**WHAT THE EXERCISE ASKS**
Transcribe the stretch of entries below from the line with "P1 pin 1: GND -> 3V3" through the line with "U1 pin OUT: n16 -> n1", exactly and with both ends included; leave out all other lines.

### EXTRACTED MATERIAL ###

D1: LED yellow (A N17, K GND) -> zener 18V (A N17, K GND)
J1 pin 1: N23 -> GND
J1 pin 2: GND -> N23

###
### EXTRACTED MATERIAL ###

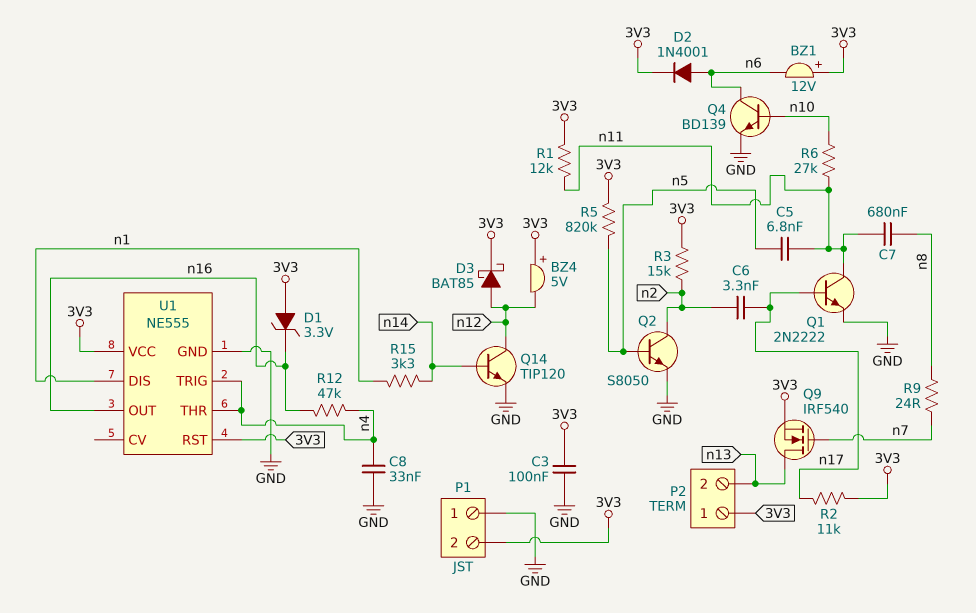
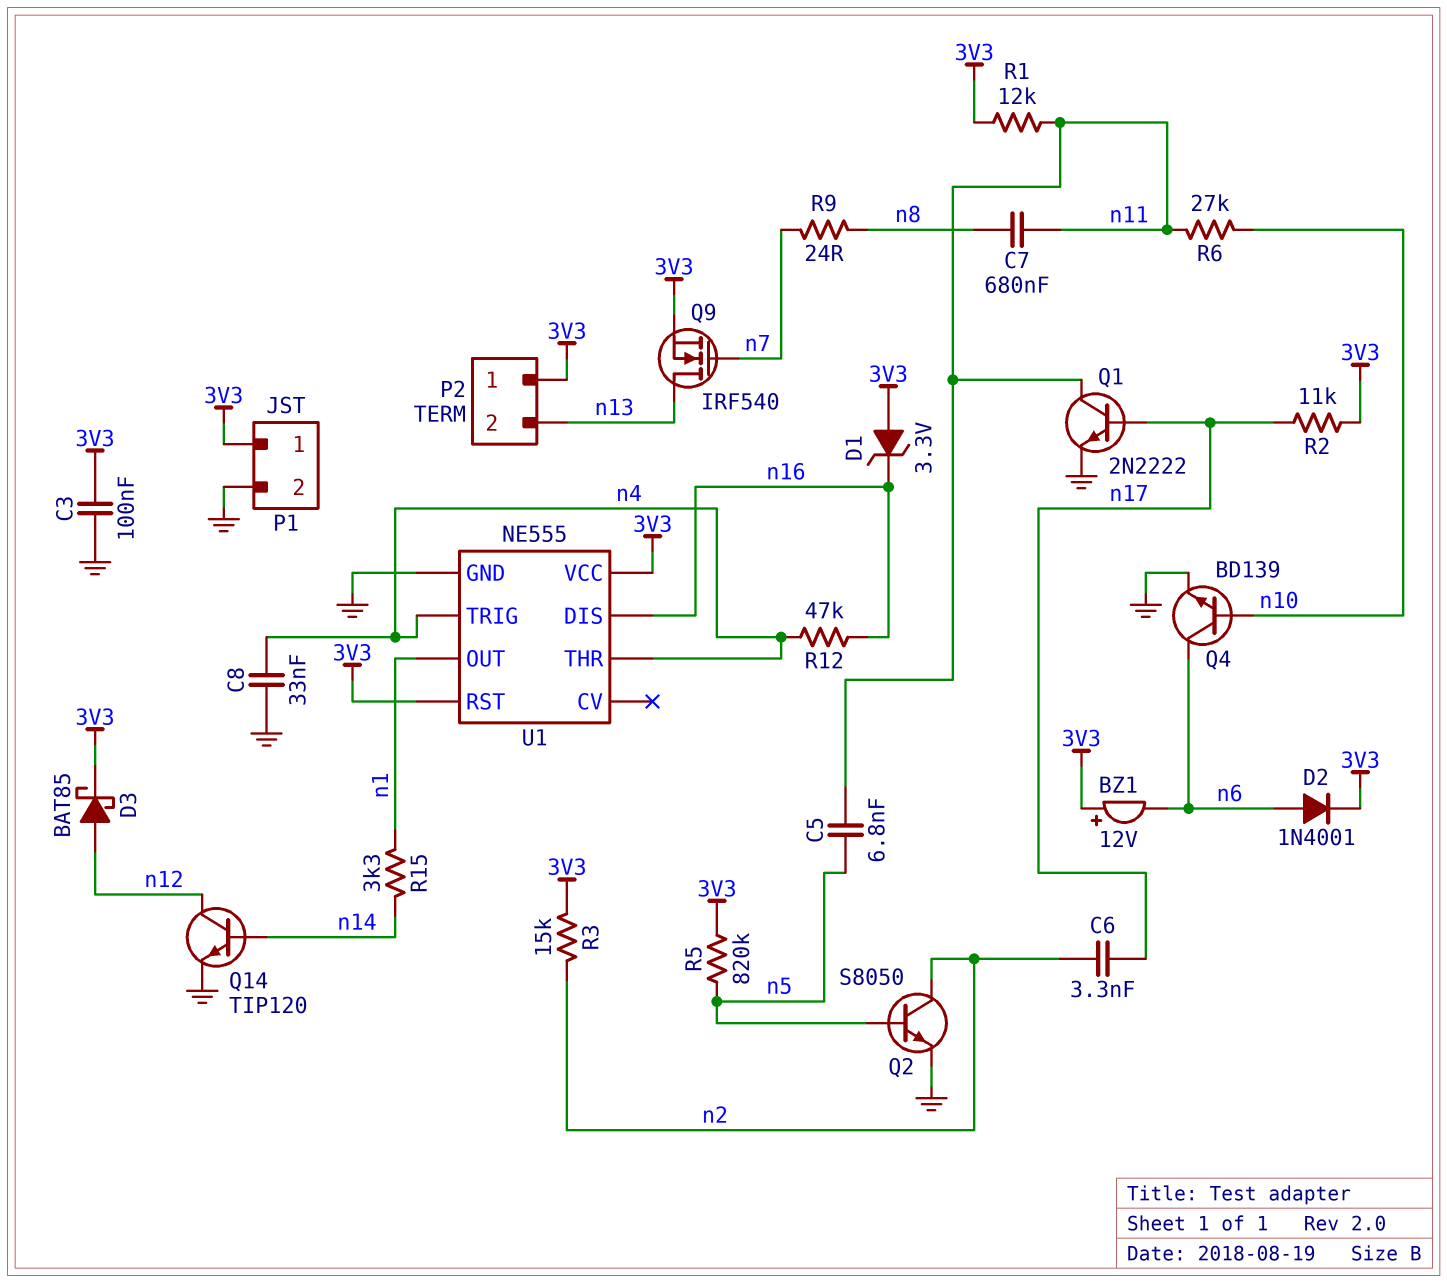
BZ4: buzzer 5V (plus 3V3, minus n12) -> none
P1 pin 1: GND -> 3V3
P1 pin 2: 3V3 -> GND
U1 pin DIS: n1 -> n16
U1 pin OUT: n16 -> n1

###

**YOUR SOLUTION**
P1 pin 1: GND -> 3V3
P1 pin 2: 3V3 -> GND
U1 pin DIS: n1 -> n16
U1 pin OUT: n16 -> n1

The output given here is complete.